_Task goal_
Collect every line in the listing below that contains the string "format". Treat uppercase and lowercase as different when matching.

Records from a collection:

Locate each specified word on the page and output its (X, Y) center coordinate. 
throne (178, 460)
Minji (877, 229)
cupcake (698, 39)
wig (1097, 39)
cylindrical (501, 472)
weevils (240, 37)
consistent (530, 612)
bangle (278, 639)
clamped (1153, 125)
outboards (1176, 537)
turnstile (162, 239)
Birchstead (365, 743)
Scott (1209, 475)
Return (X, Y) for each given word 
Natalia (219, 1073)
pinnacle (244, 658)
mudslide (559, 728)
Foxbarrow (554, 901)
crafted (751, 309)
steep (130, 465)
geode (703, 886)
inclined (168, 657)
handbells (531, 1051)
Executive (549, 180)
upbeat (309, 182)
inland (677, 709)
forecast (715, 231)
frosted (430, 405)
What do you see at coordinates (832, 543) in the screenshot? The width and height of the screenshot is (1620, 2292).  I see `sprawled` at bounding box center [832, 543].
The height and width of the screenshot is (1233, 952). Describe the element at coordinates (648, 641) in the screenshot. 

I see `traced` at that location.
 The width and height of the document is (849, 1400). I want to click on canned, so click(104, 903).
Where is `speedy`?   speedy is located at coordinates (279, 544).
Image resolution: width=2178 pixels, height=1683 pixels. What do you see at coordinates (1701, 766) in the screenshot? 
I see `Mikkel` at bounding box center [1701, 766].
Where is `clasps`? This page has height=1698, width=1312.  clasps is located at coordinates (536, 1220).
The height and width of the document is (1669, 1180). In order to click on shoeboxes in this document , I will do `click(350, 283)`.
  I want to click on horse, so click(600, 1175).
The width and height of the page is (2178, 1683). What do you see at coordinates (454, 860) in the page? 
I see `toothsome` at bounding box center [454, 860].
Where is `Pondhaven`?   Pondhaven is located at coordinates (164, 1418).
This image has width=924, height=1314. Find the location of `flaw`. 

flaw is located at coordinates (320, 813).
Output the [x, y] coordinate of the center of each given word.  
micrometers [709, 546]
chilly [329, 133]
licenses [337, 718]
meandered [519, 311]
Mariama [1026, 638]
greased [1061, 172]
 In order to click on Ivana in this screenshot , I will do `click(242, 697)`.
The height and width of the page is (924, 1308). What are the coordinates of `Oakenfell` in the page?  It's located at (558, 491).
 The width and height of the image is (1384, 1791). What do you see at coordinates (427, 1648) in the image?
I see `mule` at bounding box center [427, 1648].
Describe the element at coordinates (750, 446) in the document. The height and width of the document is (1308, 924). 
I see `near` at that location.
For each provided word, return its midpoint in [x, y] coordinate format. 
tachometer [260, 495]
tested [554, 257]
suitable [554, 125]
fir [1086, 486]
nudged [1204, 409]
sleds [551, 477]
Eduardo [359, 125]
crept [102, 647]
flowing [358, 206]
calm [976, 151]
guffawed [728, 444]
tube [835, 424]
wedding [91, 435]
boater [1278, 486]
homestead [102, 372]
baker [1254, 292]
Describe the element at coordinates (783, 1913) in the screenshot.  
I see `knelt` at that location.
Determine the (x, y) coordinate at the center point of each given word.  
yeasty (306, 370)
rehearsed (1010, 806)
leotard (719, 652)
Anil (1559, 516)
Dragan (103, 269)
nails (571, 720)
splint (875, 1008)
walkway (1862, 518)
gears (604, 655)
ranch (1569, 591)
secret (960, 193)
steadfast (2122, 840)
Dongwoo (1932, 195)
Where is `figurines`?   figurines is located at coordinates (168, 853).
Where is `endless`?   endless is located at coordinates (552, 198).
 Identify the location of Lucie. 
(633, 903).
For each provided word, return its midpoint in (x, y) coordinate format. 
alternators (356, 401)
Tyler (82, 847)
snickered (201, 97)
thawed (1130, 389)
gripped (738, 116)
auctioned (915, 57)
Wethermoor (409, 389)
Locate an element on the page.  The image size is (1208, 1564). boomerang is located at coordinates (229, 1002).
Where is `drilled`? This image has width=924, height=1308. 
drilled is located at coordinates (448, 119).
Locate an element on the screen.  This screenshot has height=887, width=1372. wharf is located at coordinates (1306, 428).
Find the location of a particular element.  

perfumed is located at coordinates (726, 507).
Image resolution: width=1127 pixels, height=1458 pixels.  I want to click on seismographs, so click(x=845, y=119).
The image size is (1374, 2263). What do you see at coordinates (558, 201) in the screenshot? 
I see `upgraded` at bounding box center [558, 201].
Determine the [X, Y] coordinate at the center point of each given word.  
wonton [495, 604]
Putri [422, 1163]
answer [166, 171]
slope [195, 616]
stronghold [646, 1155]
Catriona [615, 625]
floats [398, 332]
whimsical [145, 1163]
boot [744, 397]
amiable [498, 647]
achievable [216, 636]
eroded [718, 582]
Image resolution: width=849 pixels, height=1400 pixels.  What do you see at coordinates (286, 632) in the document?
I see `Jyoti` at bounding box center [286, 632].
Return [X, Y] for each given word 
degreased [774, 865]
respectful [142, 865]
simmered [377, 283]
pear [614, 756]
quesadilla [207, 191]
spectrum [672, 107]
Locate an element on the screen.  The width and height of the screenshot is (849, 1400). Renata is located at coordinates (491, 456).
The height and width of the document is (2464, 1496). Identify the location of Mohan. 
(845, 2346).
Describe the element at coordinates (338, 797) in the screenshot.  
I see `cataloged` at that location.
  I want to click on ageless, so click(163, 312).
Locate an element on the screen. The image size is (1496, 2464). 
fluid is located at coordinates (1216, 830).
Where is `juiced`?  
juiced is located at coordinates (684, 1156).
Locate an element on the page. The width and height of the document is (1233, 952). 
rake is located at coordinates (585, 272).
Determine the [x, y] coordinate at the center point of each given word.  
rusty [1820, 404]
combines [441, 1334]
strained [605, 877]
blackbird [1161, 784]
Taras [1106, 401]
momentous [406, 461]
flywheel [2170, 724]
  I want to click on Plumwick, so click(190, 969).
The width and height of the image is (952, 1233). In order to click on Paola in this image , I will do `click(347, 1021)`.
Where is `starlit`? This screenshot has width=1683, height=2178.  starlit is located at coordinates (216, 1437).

_Result below_
For each provided word, return its midpoint in [x, y] coordinate format. 
For each provided word, return its midpoint in (x, y) coordinate format. 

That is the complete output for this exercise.